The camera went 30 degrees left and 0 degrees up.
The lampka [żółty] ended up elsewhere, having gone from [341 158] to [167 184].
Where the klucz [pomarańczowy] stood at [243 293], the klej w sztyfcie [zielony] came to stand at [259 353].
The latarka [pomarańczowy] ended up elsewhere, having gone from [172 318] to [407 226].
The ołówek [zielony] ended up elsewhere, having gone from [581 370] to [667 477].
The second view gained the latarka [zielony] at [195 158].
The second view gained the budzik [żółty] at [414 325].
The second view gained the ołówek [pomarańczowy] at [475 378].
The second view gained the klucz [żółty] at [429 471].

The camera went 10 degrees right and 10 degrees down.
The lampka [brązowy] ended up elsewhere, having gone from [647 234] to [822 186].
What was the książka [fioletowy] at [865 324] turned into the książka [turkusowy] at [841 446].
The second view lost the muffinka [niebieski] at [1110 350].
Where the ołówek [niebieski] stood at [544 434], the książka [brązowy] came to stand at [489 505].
□ □ □
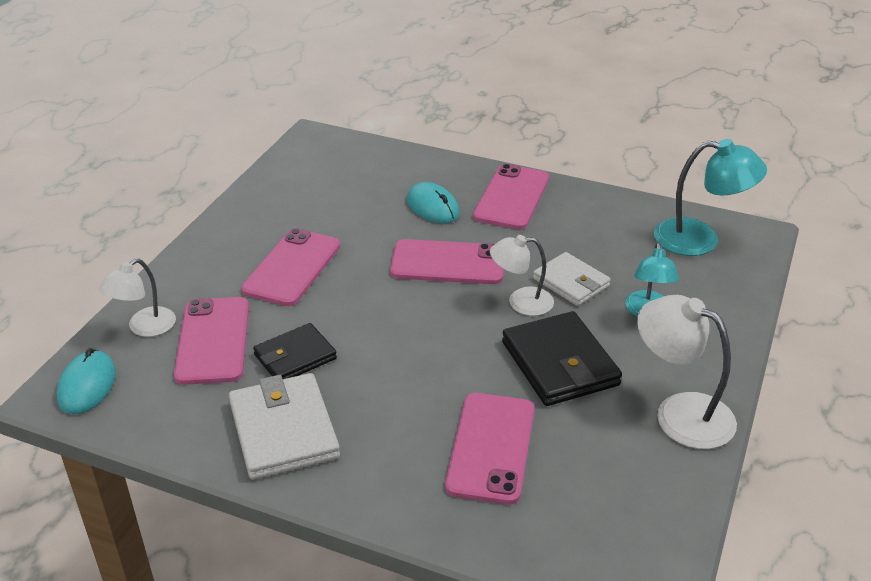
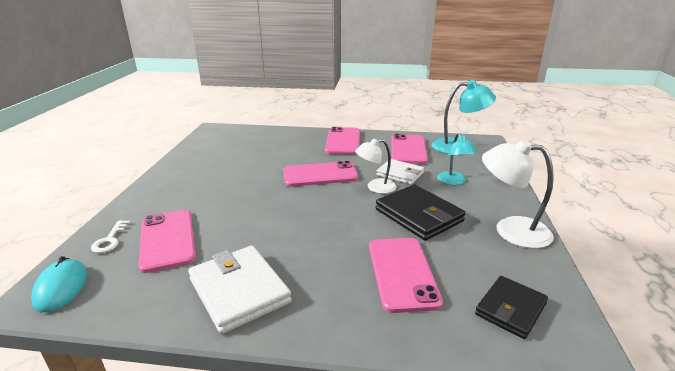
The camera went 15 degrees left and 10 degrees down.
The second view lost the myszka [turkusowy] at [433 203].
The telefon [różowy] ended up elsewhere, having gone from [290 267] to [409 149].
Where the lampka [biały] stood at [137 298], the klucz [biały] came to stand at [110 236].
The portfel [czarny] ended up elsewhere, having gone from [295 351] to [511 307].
□ □ □
### YOUR INSTRUCTIONS
Of all the entries above, repeat only the lines from the line that has "The second view gained the latarka" to the line that has "The second view gained the ołówek", both lines included, exactly.

### REPLY
The second view gained the latarka [zielony] at [195 158].
The second view gained the budzik [żółty] at [414 325].
The second view gained the ołówek [pomarańczowy] at [475 378].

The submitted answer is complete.